TASK GOAL — Determine how many lines in the listing below contain the word "semicircle", then state that number by itself.

RECORDS FOR THE EXERCISE —
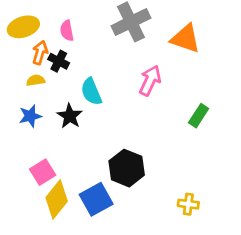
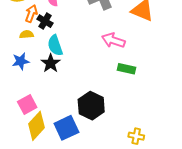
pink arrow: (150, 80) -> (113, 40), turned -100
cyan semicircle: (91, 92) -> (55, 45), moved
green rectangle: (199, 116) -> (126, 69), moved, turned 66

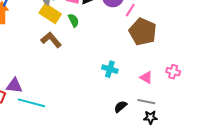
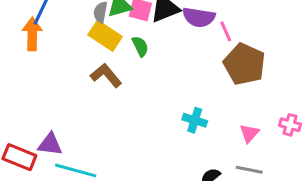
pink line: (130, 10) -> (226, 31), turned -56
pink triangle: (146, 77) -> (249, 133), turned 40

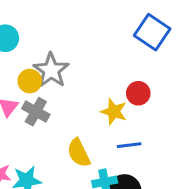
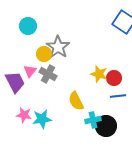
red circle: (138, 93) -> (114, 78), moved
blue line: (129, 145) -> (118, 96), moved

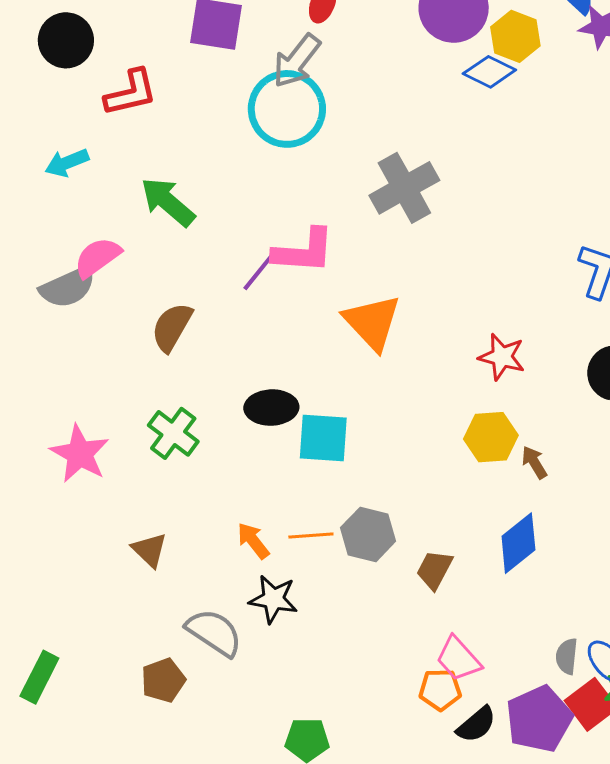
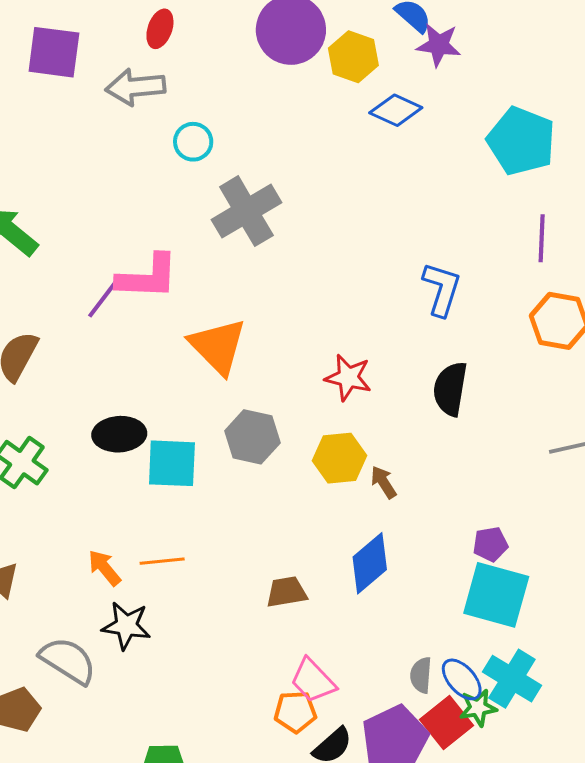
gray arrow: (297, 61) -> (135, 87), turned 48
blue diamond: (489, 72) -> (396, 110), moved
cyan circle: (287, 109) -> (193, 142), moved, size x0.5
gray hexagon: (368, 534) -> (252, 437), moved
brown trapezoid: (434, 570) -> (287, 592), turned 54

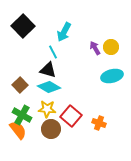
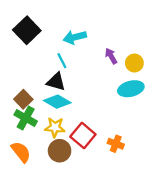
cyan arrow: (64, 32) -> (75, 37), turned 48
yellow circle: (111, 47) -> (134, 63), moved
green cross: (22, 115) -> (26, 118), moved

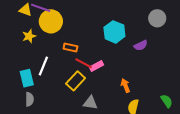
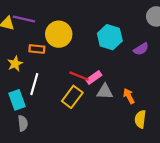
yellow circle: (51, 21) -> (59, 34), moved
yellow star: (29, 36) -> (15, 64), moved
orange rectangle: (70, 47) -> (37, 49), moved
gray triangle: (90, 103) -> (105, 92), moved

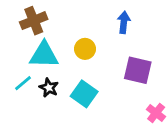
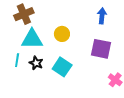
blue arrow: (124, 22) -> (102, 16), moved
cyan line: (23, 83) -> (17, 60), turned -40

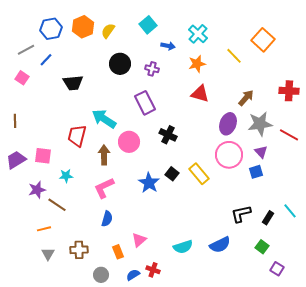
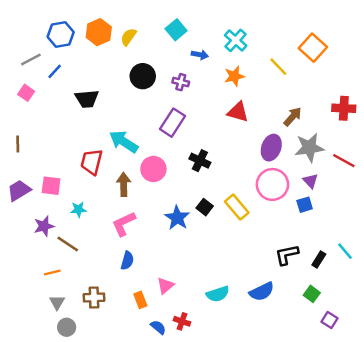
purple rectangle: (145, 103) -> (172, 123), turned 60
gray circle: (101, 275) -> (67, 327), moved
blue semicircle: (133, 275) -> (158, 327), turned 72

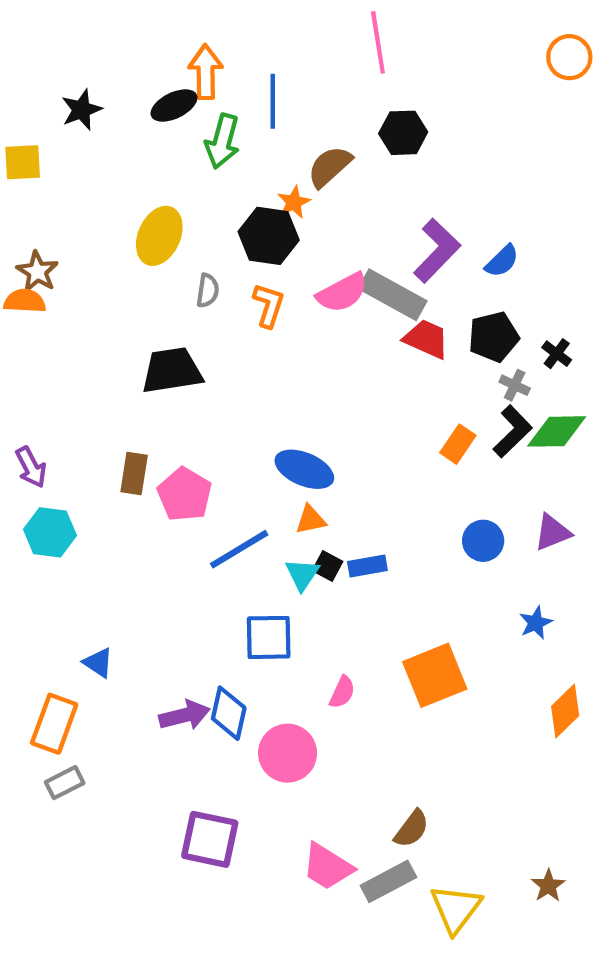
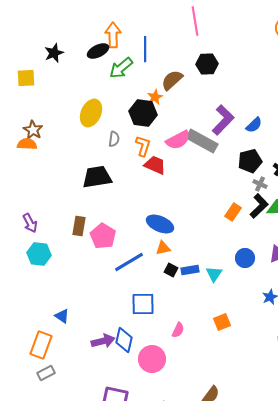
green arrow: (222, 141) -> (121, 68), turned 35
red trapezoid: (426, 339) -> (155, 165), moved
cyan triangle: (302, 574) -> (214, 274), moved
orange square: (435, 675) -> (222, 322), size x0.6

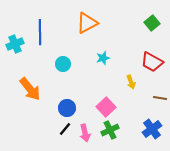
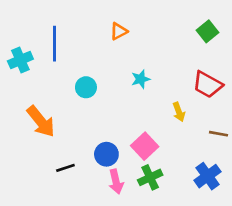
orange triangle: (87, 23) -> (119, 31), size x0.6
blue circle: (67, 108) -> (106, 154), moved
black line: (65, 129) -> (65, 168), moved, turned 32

EXERCISE RESULT — 2